Content starts

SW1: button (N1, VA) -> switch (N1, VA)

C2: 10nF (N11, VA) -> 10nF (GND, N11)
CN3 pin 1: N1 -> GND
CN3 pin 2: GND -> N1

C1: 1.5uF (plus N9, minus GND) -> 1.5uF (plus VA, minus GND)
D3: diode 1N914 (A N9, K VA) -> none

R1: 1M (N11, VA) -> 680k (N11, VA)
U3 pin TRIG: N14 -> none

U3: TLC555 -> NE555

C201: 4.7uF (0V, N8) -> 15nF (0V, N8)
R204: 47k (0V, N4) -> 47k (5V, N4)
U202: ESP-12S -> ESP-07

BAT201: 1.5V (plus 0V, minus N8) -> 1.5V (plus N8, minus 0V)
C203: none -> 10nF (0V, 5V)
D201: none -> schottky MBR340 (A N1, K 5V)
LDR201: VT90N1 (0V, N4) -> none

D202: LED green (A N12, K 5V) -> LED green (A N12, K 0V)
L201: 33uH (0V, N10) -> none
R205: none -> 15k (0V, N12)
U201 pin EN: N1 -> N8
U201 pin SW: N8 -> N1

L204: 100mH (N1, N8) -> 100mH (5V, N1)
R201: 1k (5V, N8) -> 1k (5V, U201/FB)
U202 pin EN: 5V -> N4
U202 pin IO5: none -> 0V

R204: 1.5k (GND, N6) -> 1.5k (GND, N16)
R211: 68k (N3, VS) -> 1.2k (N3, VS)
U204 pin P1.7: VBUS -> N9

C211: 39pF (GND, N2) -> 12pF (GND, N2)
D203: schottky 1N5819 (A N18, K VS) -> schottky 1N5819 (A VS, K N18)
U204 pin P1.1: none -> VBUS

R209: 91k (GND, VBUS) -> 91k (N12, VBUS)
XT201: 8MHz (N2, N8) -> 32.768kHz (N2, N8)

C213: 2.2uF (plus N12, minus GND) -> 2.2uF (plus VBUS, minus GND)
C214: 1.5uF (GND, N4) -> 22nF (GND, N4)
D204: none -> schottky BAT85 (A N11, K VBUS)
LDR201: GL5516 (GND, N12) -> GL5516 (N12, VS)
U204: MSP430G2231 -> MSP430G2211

Content ends

**Your goal:** The final stretch of the listing, from the line containing "C213: 2.2uF (plus" through its last line, both included, is to be output exactly and by itself.

**Written response:**
C213: 2.2uF (plus N12, minus GND) -> 2.2uF (plus VBUS, minus GND)
C214: 1.5uF (GND, N4) -> 22nF (GND, N4)
D204: none -> schottky BAT85 (A N11, K VBUS)
LDR201: GL5516 (GND, N12) -> GL5516 (N12, VS)
U204: MSP430G2231 -> MSP430G2211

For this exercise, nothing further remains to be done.